= Goal of the exercise =
Quote each line exactly, from the line that contains "cyan circle: (82, 36) -> (46, 24), moved" down to the last line of the listing, and no other lines.

= Information shown =

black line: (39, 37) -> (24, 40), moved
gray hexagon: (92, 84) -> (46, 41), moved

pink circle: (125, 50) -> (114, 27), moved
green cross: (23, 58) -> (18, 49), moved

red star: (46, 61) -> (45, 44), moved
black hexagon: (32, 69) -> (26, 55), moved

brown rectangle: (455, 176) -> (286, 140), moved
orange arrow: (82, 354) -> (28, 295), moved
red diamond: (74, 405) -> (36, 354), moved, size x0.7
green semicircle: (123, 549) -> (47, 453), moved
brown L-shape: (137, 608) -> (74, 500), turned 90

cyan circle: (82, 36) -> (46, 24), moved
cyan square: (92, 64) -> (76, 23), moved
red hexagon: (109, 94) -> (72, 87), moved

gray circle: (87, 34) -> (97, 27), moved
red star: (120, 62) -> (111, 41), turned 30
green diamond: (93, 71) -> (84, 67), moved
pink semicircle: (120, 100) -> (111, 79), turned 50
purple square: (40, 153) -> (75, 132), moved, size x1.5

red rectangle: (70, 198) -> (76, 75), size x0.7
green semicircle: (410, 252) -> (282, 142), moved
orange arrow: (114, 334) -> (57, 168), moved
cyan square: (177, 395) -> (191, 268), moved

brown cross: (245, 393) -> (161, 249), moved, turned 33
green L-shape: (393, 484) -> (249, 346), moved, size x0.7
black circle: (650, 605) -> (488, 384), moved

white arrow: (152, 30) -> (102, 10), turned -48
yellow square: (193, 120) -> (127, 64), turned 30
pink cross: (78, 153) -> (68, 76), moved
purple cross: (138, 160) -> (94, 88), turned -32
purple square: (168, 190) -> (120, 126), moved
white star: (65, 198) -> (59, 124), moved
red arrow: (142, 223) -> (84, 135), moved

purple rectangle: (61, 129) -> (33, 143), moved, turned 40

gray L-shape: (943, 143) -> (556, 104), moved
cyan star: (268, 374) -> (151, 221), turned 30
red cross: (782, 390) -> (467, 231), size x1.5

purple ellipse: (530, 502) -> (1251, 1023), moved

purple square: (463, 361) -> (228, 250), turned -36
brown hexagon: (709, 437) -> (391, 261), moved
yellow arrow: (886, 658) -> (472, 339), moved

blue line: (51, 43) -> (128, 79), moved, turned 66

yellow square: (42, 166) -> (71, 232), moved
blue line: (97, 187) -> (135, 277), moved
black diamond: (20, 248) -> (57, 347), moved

= Result for this exercise =
cyan circle: (82, 36) -> (46, 24), moved
cyan square: (92, 64) -> (76, 23), moved
red hexagon: (109, 94) -> (72, 87), moved

gray circle: (87, 34) -> (97, 27), moved
red star: (120, 62) -> (111, 41), turned 30
green diamond: (93, 71) -> (84, 67), moved
pink semicircle: (120, 100) -> (111, 79), turned 50
purple square: (40, 153) -> (75, 132), moved, size x1.5

red rectangle: (70, 198) -> (76, 75), size x0.7
green semicircle: (410, 252) -> (282, 142), moved
orange arrow: (114, 334) -> (57, 168), moved
cyan square: (177, 395) -> (191, 268), moved

brown cross: (245, 393) -> (161, 249), moved, turned 33
green L-shape: (393, 484) -> (249, 346), moved, size x0.7
black circle: (650, 605) -> (488, 384), moved

white arrow: (152, 30) -> (102, 10), turned -48
yellow square: (193, 120) -> (127, 64), turned 30
pink cross: (78, 153) -> (68, 76), moved
purple cross: (138, 160) -> (94, 88), turned -32
purple square: (168, 190) -> (120, 126), moved
white star: (65, 198) -> (59, 124), moved
red arrow: (142, 223) -> (84, 135), moved

purple rectangle: (61, 129) -> (33, 143), moved, turned 40

gray L-shape: (943, 143) -> (556, 104), moved
cyan star: (268, 374) -> (151, 221), turned 30
red cross: (782, 390) -> (467, 231), size x1.5

purple ellipse: (530, 502) -> (1251, 1023), moved

purple square: (463, 361) -> (228, 250), turned -36
brown hexagon: (709, 437) -> (391, 261), moved
yellow arrow: (886, 658) -> (472, 339), moved

blue line: (51, 43) -> (128, 79), moved, turned 66

yellow square: (42, 166) -> (71, 232), moved
blue line: (97, 187) -> (135, 277), moved
black diamond: (20, 248) -> (57, 347), moved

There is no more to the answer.